(Records provided)

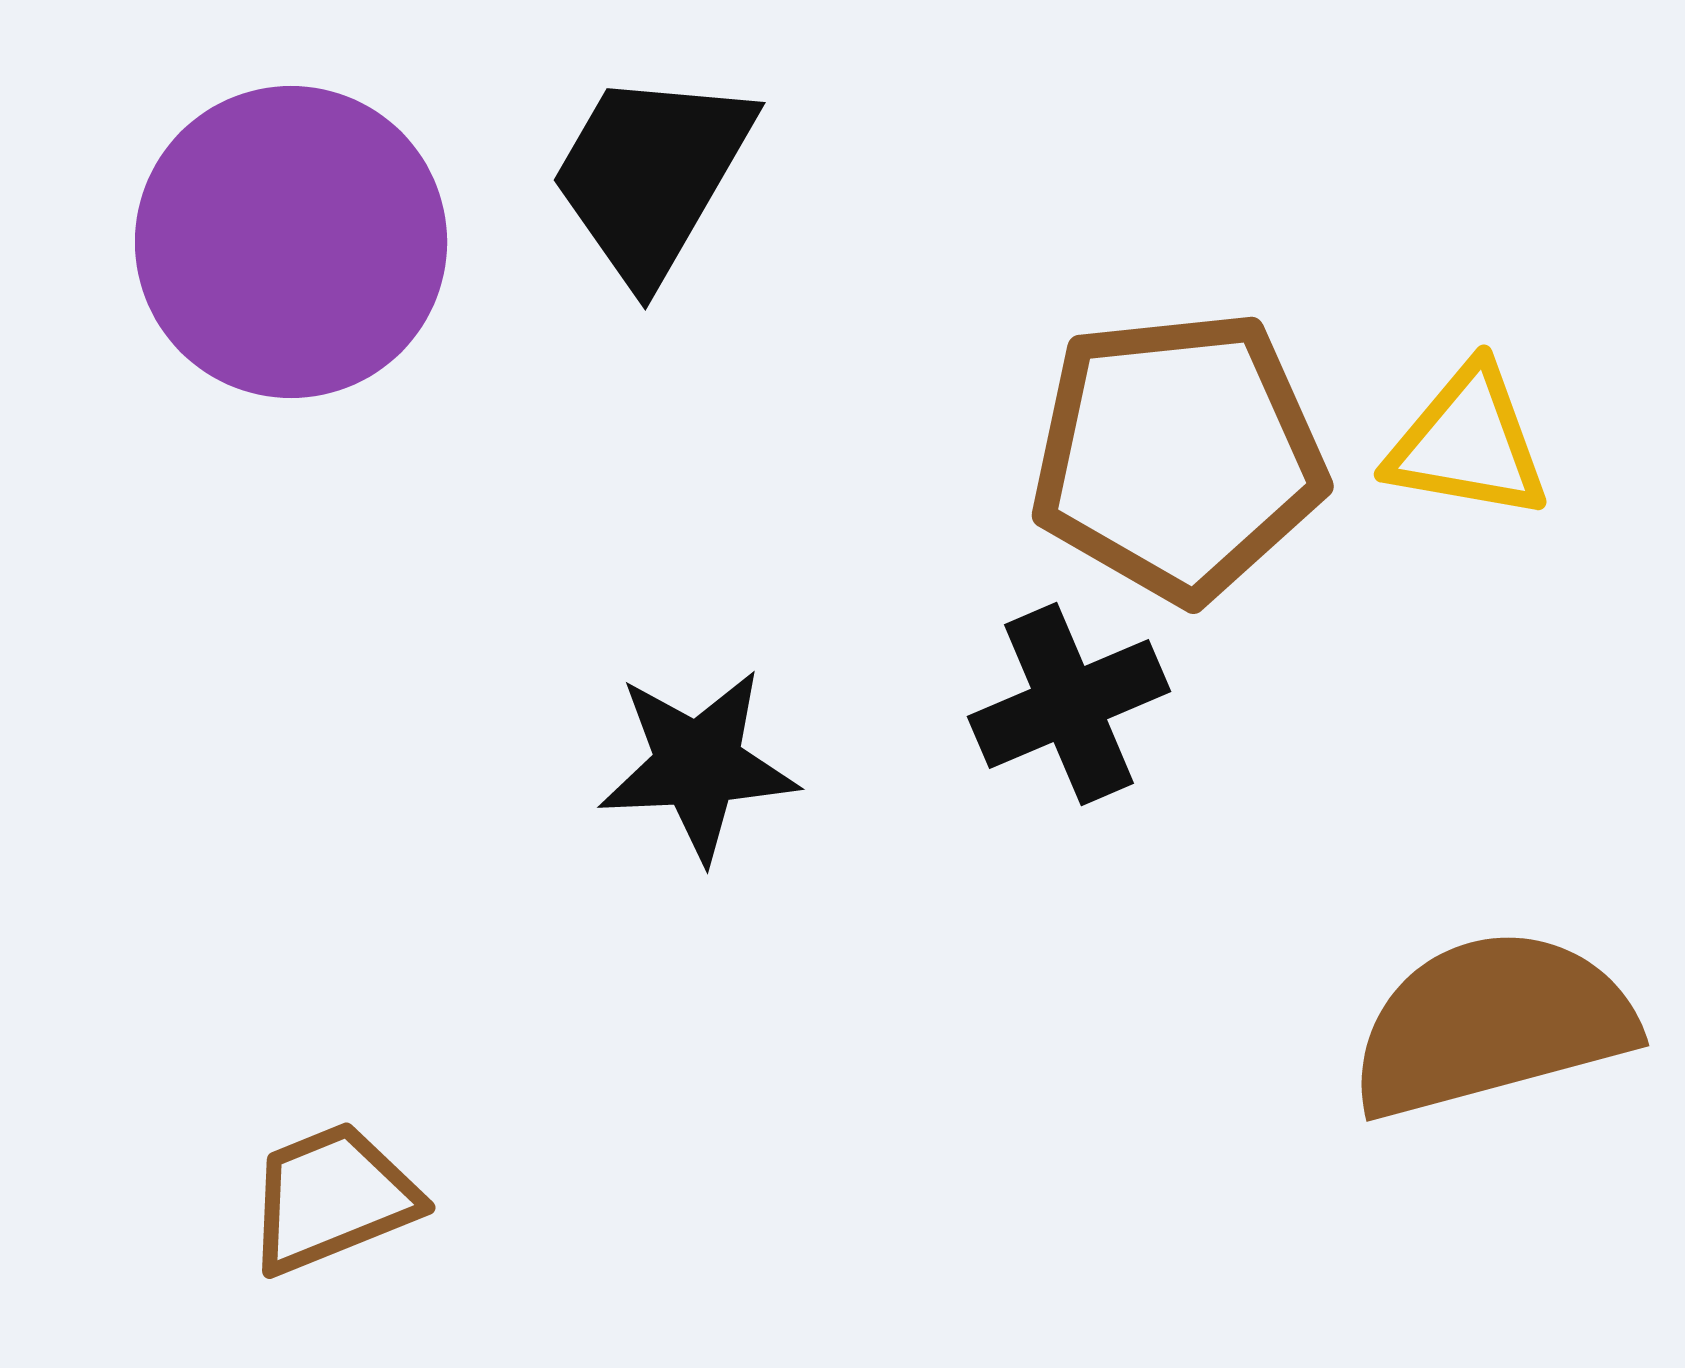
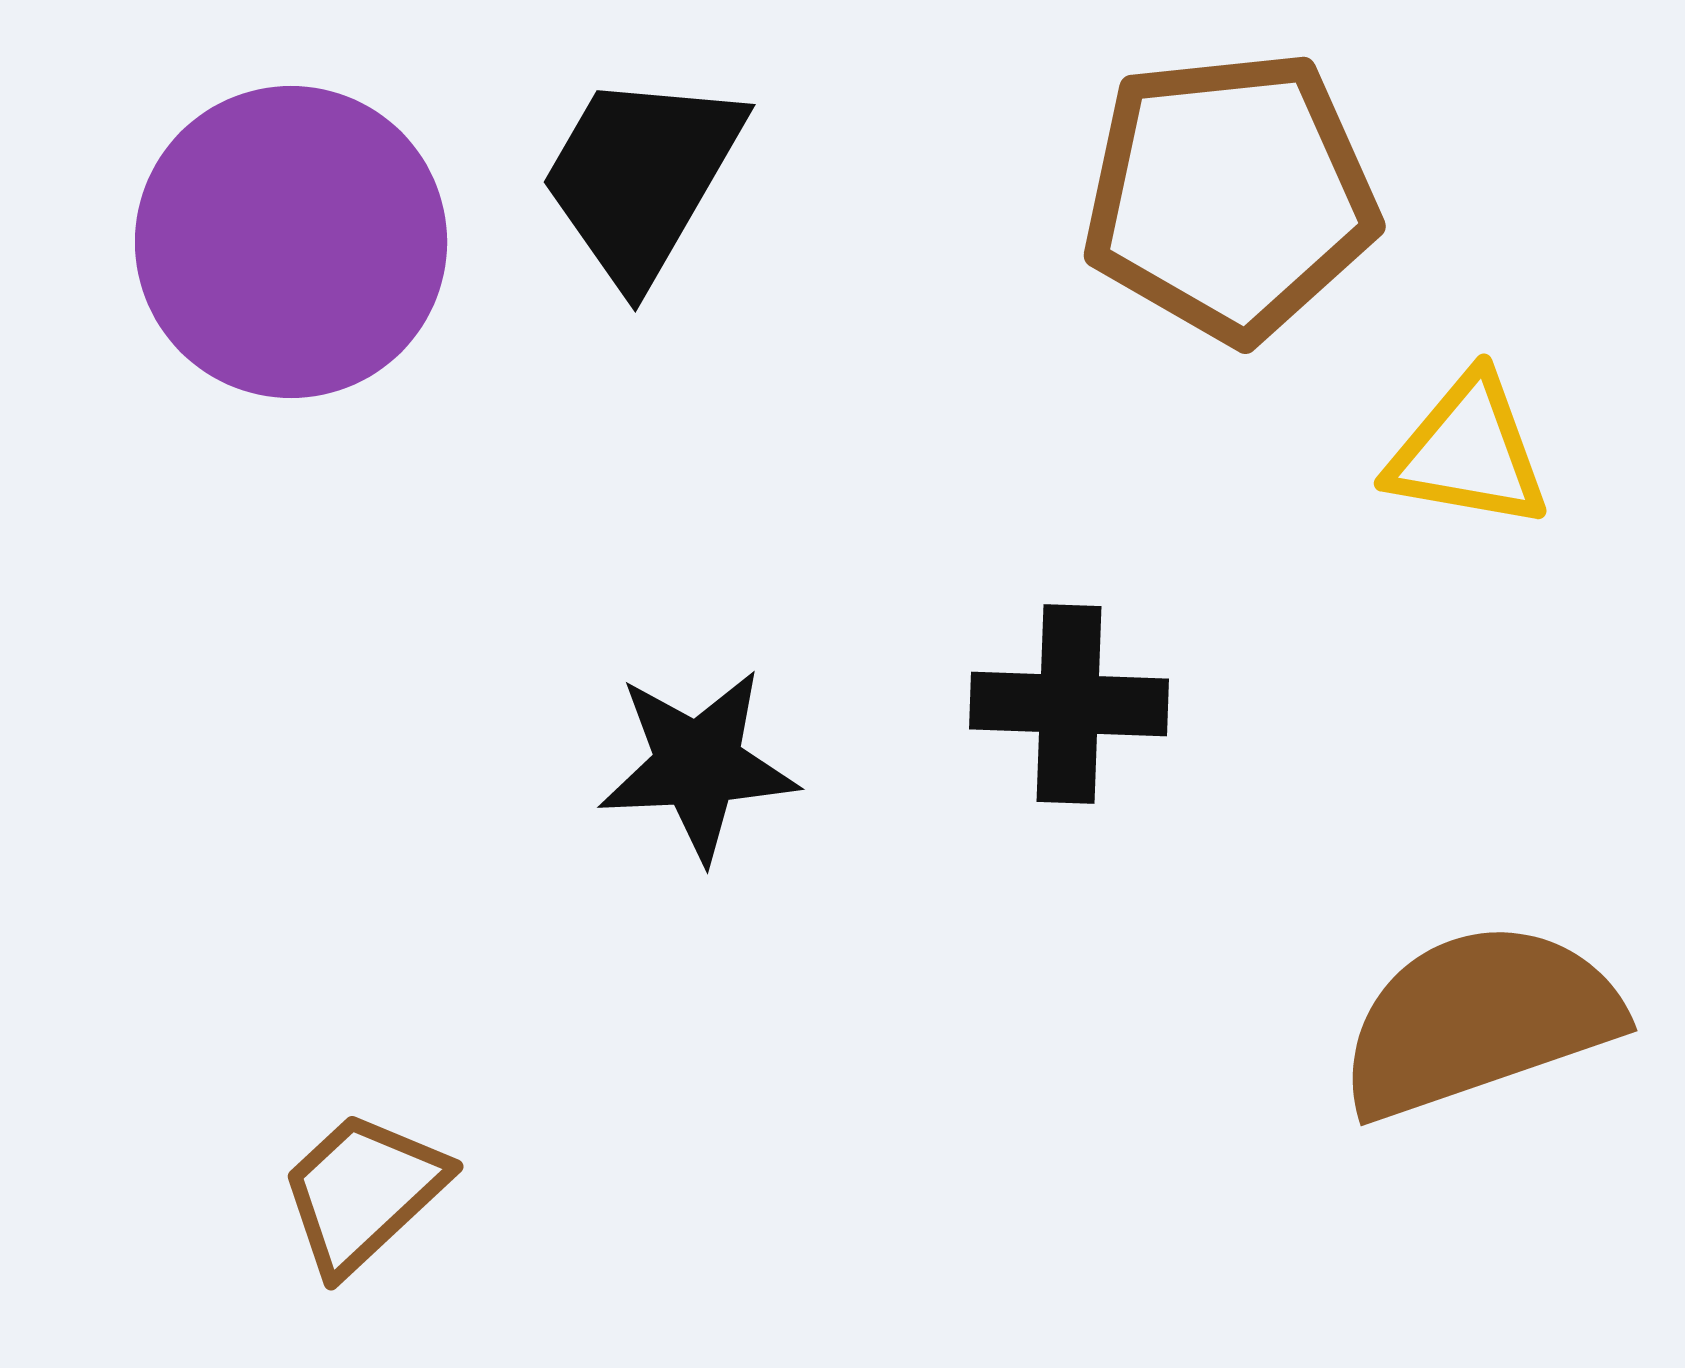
black trapezoid: moved 10 px left, 2 px down
yellow triangle: moved 9 px down
brown pentagon: moved 52 px right, 260 px up
black cross: rotated 25 degrees clockwise
brown semicircle: moved 13 px left, 4 px up; rotated 4 degrees counterclockwise
brown trapezoid: moved 31 px right, 6 px up; rotated 21 degrees counterclockwise
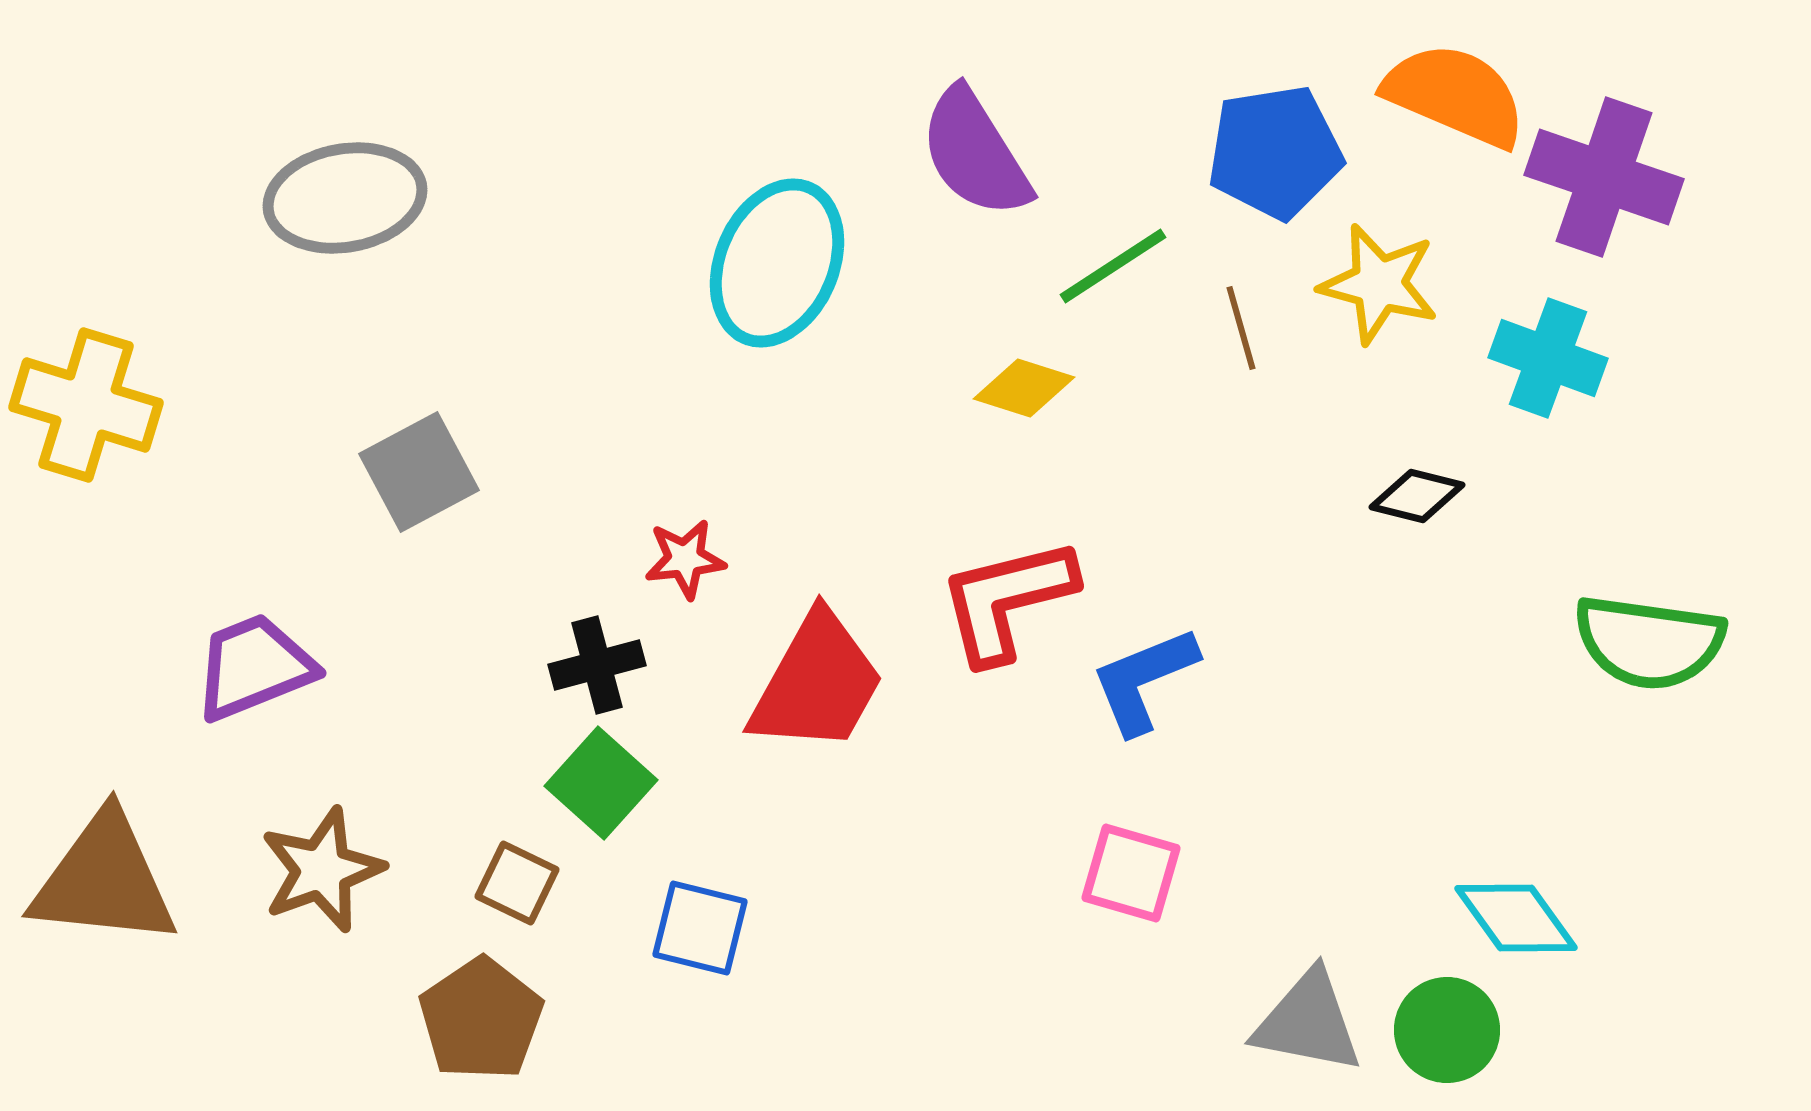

(End Records provided)

● **What to produce**
Skip all pictures. Copy exactly the lines from the one containing "brown pentagon: moved 52 px right, 260 px up" through the end of the records, both ends included.

● **Output of the task**
brown pentagon: moved 52 px right, 260 px up
black cross: rotated 25 degrees clockwise
brown semicircle: moved 13 px left, 4 px up; rotated 4 degrees counterclockwise
brown trapezoid: moved 31 px right, 6 px up; rotated 21 degrees counterclockwise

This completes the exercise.